[Coordinate-based object records]
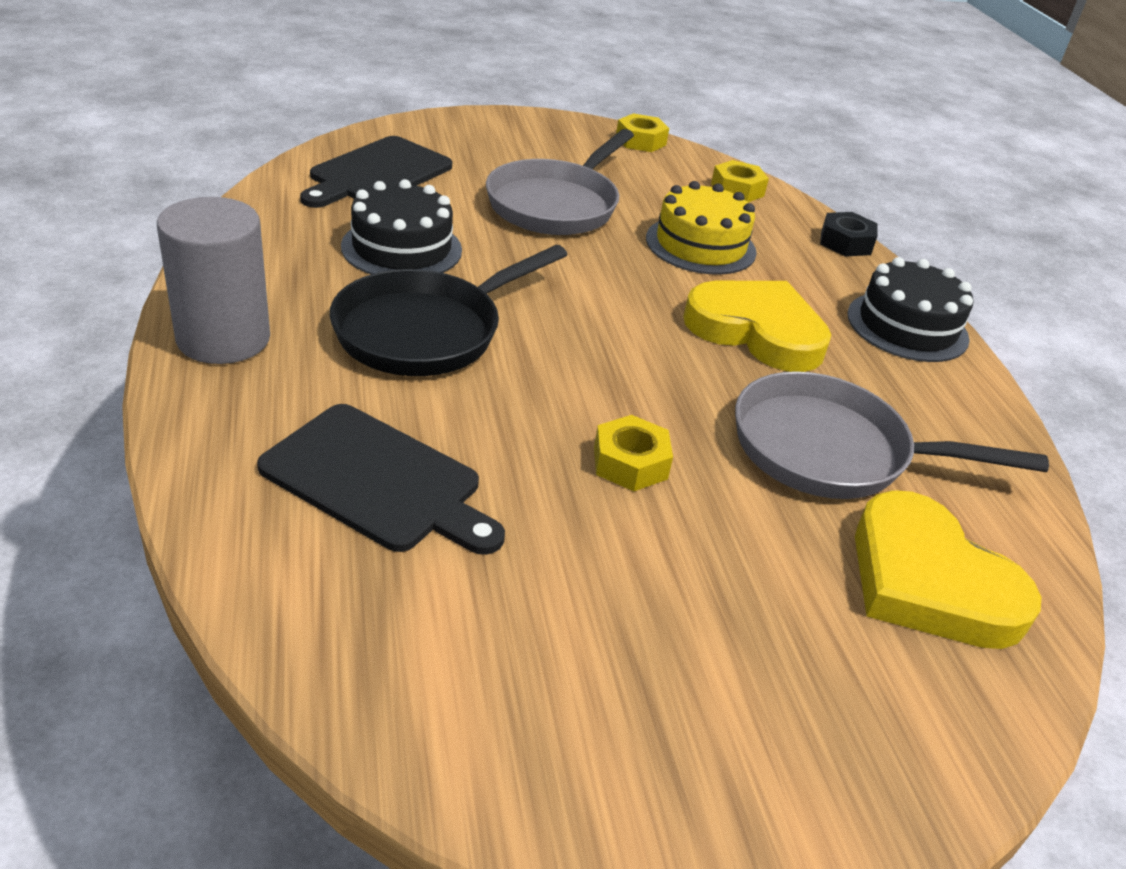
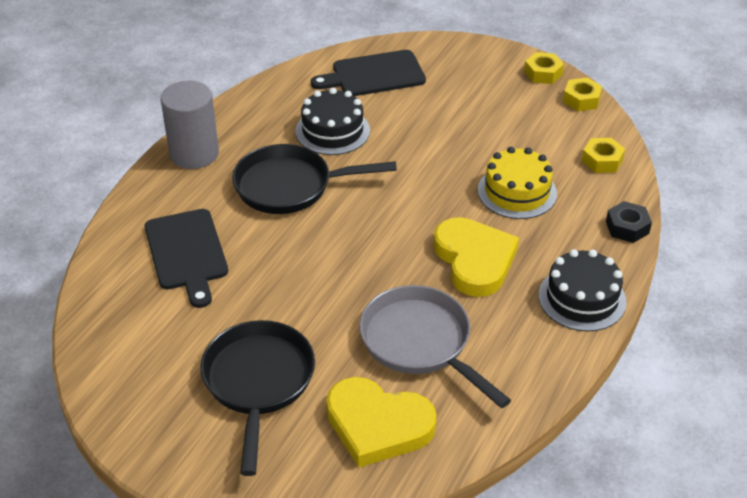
camera: 45 degrees right, 5 degrees up
grey pan [486,129,634,235] -> none
yellow nut [594,415,673,491] -> yellow nut moved to [524,52,564,84]
yellow heart [855,490,1041,649] -> yellow heart turned 75 degrees counterclockwise [326,377,437,468]
none -> black pan [201,320,315,476]

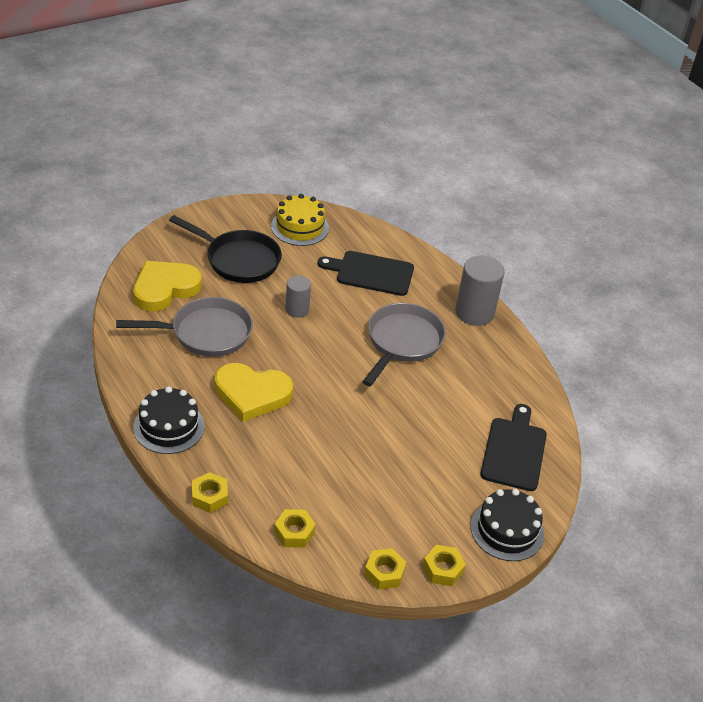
camera: 115 degrees right, 0 degrees up
black pan [232,144,397,214] -> grey pan [362,303,446,386]
black cake [296,88,370,155] -> black cake moved to [471,489,544,561]
yellow cake [478,147,557,219] -> yellow cake moved to [271,194,329,246]
black nut [606,201,652,243] -> yellow nut [192,472,228,513]
none -> grey cylinder [285,275,311,318]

* Work instruction *
From the first line to the last, retype the entries above exactly, minus the pictures.

* Answer to this task *
camera: 45 degrees right, 5 degrees up
grey pan [486,129,634,235] -> none
yellow nut [594,415,673,491] -> yellow nut moved to [524,52,564,84]
yellow heart [855,490,1041,649] -> yellow heart turned 75 degrees counterclockwise [326,377,437,468]
none -> black pan [201,320,315,476]

camera: 115 degrees right, 0 degrees up
black pan [232,144,397,214] -> grey pan [362,303,446,386]
black cake [296,88,370,155] -> black cake moved to [471,489,544,561]
yellow cake [478,147,557,219] -> yellow cake moved to [271,194,329,246]
black nut [606,201,652,243] -> yellow nut [192,472,228,513]
none -> grey cylinder [285,275,311,318]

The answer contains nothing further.